:: Supplied records

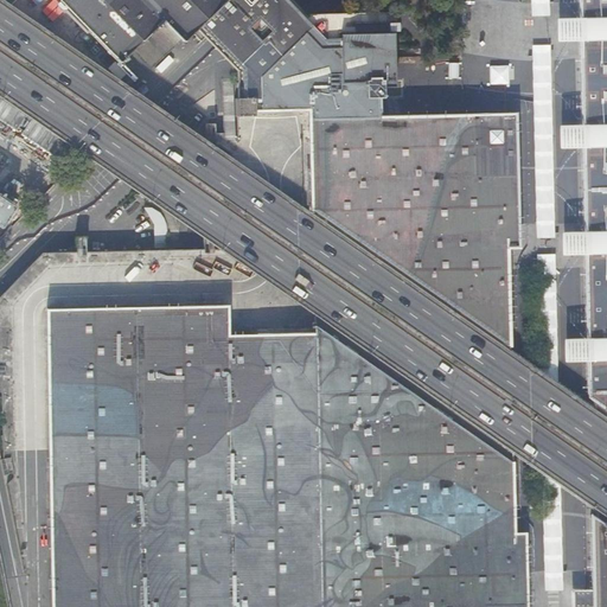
[(0,0),(0,8),(101,113),(136,77),(127,68),(129,65),(123,58),(155,26),(158,27),(159,26),(174,43),(180,37),(184,40),(192,31),(197,37),(202,32),(237,69),(304,8),(294,0),(0,0)]
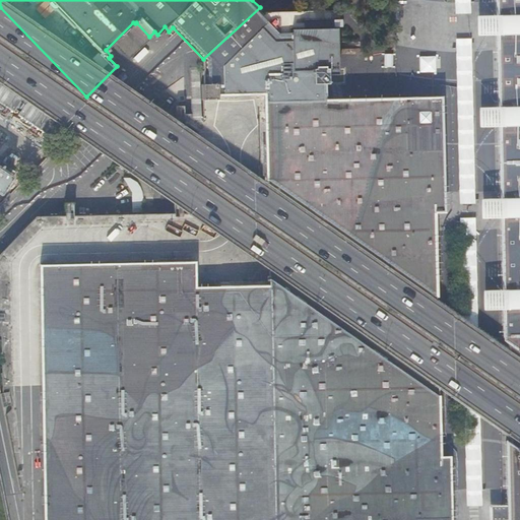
[(470,0),(455,0),(456,12),(471,12),(470,0)]
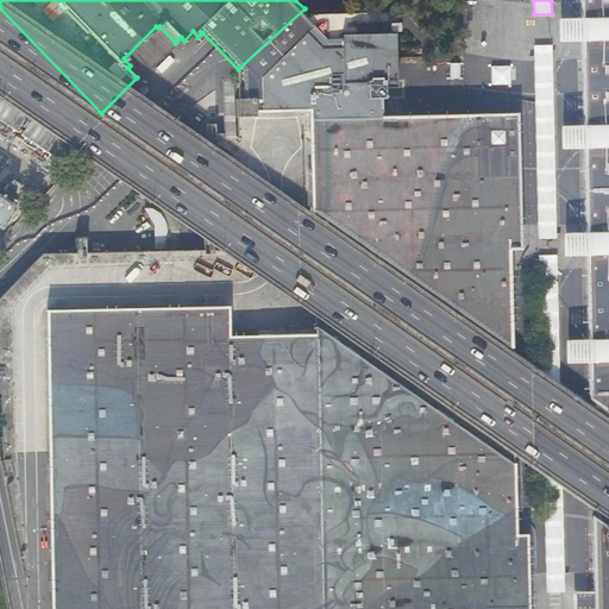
[(608,608),(608,0),(578,0),(579,22),(584,20),(584,41),(581,41),(582,127),(586,127),(588,148),(583,148),(584,234),(589,234),(590,255),(585,253),(586,340),(591,340),(591,360),(588,360),(589,397),(592,401),(595,519),(591,516),(594,608),(608,608)]
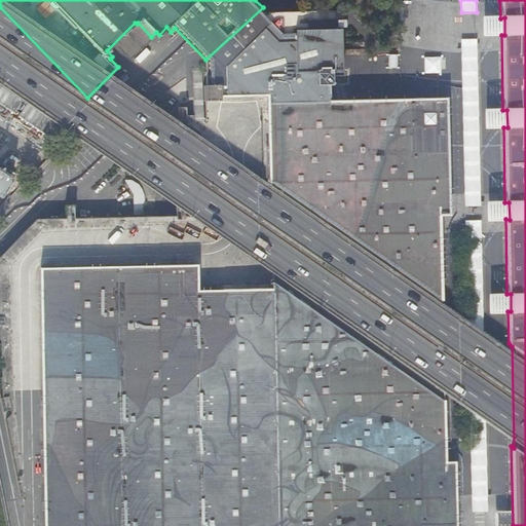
[(445,461),(445,458),(439,212),(448,212),(445,99),(331,99),(332,32),(289,32),(263,7),(205,60),(204,121),(208,222),(148,224),(148,220),(75,221),(74,203),(39,203),(40,268),(44,525),(455,525),(455,491),(454,491),(454,489),(454,471),(454,470),(454,461),(445,461)]
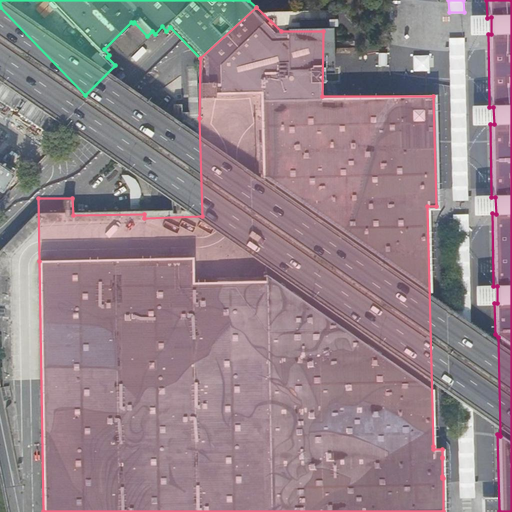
[(394,11),(393,36),(408,37),(409,11),(394,11)]
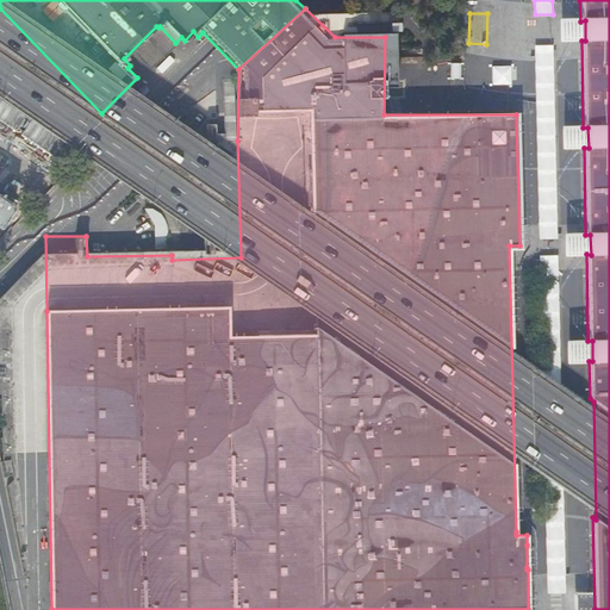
[(554,44),(536,45),(541,238),(559,238),(554,44)]
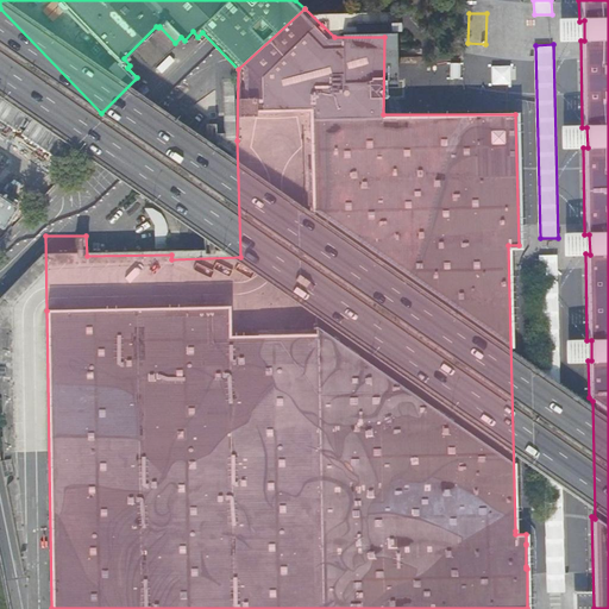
[(213,126),(202,125),(202,138),(212,138),(213,126)]
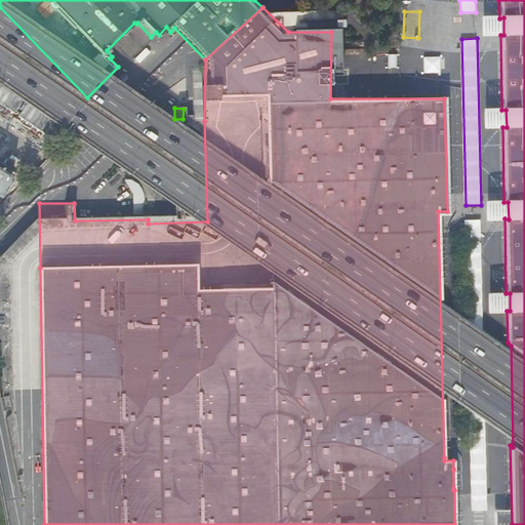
[(63,189),(93,158),(82,148),(51,178),(63,189)]
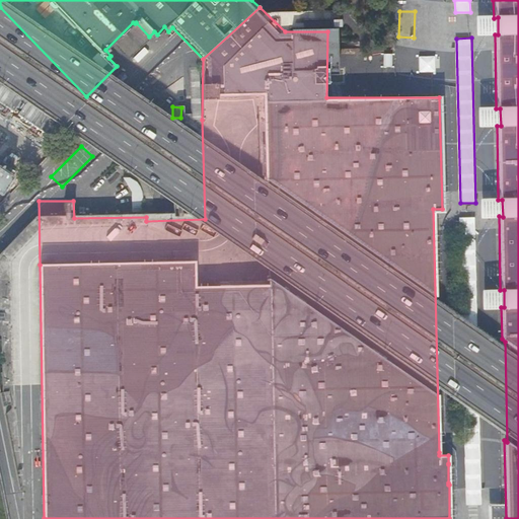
[(0,187),(15,173),(0,163),(0,187)]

::::

* **Task brief**
In the entries above, find the line containing "[(394,11),(393,36),(408,37),(409,11),(394,11)]", then please retype it and every line after it through the last, exactly as written, omitting pictures.

* **Answer space**
[(394,11),(393,36),(408,37),(409,11),(394,11)]
[(554,44),(536,45),(541,238),(559,238),(554,44)]
[(213,126),(202,125),(202,138),(212,138),(213,126)]
[(63,189),(93,158),(82,148),(51,178),(63,189)]
[(0,187),(15,173),(0,163),(0,187)]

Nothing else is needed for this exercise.